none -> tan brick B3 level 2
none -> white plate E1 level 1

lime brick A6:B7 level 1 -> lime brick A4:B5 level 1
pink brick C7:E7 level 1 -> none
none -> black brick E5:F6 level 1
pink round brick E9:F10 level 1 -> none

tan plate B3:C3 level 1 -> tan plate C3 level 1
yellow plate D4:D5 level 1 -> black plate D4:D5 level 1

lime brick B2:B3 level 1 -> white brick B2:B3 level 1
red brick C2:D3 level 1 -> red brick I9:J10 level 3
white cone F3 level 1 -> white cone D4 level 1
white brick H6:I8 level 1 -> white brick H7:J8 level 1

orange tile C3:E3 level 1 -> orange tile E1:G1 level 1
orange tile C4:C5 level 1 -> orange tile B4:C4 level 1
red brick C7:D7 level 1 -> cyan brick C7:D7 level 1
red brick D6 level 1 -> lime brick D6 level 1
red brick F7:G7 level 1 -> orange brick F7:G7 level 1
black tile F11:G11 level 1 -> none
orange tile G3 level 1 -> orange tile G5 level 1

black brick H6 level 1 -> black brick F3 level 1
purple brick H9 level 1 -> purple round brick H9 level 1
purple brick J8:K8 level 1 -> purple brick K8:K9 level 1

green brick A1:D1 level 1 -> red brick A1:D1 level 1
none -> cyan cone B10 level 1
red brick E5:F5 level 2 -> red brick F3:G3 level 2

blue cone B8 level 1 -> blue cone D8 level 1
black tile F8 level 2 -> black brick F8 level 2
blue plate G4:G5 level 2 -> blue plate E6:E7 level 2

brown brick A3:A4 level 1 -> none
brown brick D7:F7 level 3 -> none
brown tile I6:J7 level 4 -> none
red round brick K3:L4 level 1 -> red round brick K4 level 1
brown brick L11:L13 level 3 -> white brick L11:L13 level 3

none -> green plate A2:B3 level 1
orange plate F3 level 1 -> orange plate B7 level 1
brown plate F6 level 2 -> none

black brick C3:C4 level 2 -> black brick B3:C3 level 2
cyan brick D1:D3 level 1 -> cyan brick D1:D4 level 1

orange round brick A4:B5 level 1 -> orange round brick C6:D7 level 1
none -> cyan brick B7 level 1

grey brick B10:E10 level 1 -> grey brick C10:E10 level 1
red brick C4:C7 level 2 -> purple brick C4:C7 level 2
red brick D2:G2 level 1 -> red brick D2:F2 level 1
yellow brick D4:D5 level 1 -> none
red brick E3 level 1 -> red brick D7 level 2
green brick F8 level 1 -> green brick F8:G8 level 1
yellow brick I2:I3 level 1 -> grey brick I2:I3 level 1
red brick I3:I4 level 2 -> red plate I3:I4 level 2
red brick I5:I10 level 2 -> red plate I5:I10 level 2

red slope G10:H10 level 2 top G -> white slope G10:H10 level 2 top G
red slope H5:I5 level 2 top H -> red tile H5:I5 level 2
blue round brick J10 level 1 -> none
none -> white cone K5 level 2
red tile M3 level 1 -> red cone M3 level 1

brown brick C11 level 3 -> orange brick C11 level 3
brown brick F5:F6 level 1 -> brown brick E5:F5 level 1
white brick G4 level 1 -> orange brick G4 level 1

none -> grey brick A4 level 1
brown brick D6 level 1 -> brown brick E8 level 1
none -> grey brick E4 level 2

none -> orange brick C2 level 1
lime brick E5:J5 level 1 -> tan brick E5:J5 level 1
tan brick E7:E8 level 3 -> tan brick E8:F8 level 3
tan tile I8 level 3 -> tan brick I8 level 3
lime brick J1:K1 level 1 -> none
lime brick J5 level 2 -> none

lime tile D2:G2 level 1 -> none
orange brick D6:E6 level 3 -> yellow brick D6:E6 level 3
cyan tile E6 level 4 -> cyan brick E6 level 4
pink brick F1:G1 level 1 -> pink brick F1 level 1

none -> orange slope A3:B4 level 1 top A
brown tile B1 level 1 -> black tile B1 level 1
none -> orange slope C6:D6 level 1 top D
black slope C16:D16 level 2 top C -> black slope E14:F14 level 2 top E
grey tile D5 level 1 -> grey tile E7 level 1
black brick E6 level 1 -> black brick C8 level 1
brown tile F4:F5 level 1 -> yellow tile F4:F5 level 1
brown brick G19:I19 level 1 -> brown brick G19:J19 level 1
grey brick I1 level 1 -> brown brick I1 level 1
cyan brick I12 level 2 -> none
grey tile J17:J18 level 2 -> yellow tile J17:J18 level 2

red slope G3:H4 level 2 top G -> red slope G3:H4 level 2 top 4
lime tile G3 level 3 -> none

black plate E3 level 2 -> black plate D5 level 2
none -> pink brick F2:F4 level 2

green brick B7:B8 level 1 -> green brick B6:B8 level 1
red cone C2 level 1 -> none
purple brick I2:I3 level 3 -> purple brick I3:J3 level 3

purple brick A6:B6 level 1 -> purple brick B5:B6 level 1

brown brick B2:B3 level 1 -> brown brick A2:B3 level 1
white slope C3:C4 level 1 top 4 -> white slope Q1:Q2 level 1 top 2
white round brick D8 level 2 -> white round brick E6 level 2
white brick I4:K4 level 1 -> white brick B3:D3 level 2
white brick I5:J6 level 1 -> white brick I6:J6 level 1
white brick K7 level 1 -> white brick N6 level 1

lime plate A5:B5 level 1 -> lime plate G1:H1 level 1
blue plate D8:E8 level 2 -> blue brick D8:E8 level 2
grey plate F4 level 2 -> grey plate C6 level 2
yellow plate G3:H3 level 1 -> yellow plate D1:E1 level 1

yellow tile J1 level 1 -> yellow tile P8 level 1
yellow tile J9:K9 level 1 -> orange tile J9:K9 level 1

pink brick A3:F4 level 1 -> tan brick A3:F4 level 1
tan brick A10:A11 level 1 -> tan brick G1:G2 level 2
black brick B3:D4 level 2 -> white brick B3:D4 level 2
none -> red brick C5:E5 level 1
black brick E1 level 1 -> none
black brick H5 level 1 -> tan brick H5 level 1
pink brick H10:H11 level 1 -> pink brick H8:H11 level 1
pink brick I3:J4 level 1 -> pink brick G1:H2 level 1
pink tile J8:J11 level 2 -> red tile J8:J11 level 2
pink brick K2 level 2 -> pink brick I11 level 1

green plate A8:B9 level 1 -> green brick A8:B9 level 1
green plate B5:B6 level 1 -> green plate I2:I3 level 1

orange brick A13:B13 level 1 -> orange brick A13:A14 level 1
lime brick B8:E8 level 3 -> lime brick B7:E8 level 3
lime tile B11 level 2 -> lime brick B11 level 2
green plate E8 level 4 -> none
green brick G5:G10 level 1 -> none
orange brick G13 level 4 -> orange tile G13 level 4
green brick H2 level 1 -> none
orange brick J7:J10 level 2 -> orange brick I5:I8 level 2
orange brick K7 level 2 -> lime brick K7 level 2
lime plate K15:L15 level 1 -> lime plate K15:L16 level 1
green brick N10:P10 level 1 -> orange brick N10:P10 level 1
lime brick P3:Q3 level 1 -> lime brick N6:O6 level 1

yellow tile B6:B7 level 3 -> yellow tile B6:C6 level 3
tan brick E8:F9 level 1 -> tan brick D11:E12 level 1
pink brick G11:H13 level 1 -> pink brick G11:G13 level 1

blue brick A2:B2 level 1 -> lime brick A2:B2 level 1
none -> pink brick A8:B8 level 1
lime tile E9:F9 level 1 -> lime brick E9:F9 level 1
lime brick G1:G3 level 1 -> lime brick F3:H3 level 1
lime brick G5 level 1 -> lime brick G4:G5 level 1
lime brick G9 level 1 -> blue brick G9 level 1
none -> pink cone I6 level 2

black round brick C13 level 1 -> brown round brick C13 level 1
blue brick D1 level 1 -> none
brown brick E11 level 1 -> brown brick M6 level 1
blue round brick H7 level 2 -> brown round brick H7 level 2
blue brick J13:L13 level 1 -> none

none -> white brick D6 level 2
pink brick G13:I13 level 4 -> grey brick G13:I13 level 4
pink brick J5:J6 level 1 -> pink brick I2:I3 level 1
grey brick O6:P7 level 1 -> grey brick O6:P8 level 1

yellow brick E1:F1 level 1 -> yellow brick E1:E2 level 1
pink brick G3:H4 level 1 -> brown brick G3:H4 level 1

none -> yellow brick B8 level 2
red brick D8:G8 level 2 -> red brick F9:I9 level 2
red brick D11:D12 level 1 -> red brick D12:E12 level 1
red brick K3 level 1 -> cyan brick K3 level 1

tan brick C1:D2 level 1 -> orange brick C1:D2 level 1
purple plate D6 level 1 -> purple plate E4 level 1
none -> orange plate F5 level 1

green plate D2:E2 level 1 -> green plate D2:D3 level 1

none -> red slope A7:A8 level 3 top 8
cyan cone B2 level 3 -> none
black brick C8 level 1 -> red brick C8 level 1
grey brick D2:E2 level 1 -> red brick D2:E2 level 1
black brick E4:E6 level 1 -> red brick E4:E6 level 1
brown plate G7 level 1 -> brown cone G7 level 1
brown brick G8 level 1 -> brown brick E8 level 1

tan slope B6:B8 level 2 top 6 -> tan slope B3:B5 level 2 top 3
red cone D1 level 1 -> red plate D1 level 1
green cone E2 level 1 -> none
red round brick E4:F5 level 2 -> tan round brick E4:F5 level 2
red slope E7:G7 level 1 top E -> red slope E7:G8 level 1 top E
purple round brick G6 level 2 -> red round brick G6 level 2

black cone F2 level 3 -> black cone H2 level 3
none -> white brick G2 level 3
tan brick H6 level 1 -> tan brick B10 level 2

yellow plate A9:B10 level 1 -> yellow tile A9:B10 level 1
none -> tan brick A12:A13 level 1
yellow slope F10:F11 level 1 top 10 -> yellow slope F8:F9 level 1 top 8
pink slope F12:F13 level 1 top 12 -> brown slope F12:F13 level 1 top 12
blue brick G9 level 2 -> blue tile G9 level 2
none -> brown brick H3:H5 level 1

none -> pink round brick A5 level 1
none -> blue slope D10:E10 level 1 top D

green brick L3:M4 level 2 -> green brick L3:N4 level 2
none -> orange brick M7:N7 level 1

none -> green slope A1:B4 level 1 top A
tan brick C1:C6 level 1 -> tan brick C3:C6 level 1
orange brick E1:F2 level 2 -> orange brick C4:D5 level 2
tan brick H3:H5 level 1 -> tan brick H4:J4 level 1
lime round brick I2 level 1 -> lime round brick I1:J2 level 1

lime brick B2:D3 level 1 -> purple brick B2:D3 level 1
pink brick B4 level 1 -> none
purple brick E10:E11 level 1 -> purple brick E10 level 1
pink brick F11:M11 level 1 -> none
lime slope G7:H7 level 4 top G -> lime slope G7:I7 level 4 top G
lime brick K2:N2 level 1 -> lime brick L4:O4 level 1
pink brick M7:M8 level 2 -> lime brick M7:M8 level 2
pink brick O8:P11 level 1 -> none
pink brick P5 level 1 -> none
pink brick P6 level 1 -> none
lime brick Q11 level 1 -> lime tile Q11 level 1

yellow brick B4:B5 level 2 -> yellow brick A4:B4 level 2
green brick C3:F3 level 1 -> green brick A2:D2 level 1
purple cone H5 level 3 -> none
━━━━━━━━━━━━━━━━━━━━━━━━━━━━━━
* Exercise objective
What you output must match the lines from the beginning of the material through the line with "red brick C2:D3" exactly, both ends included.

* Solution below
none -> tan brick B3 level 2
none -> white plate E1 level 1

lime brick A6:B7 level 1 -> lime brick A4:B5 level 1
pink brick C7:E7 level 1 -> none
none -> black brick E5:F6 level 1
pink round brick E9:F10 level 1 -> none

tan plate B3:C3 level 1 -> tan plate C3 level 1
yellow plate D4:D5 level 1 -> black plate D4:D5 level 1

lime brick B2:B3 level 1 -> white brick B2:B3 level 1
red brick C2:D3 level 1 -> red brick I9:J10 level 3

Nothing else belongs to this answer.